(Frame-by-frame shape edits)
##############################

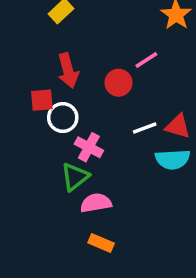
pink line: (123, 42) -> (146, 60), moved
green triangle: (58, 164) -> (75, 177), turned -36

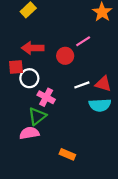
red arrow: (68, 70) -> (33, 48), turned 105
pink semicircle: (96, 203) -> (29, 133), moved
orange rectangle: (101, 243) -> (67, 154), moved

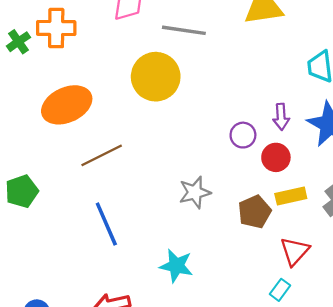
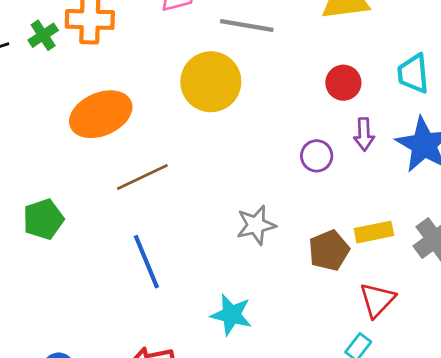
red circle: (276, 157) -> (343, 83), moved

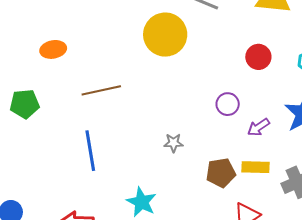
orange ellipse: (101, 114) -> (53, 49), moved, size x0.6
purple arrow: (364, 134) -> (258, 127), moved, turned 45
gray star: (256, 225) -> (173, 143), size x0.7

##############################

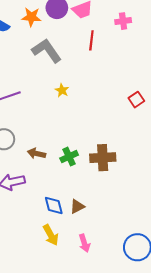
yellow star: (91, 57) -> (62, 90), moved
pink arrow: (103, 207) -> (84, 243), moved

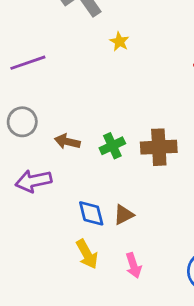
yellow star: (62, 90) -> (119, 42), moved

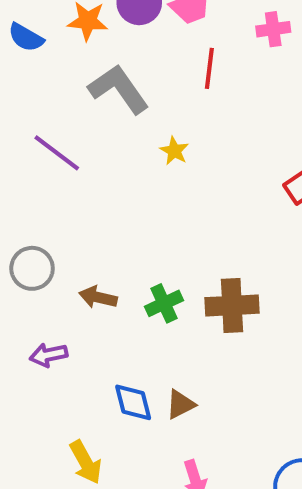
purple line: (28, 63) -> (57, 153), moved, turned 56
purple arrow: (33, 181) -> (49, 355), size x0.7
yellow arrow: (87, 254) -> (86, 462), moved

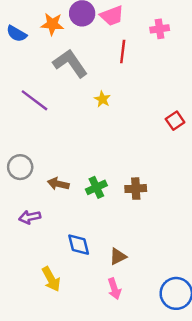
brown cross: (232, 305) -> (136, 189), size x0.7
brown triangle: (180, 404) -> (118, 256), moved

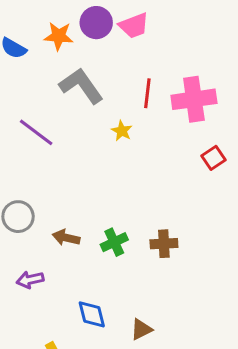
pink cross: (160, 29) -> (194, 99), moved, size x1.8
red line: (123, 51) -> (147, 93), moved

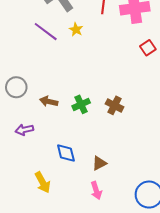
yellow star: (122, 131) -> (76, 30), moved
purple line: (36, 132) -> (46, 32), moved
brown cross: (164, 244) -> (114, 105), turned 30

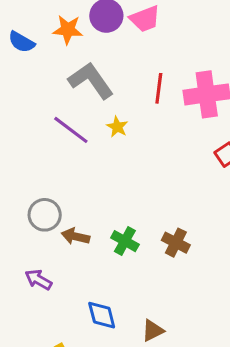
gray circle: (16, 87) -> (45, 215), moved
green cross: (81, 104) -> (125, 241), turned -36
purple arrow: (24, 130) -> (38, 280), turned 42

##############################

-- YOUR INSTRUCTIONS --
Search the lines above for the string "star", then show every one that has it.

-- SOLVED PROBLEM --
gray star: (256, 225) -> (173, 143), size x0.7
yellow star: (91, 57) -> (62, 90), moved
yellow star: (62, 90) -> (119, 42), moved
yellow star: (122, 131) -> (76, 30), moved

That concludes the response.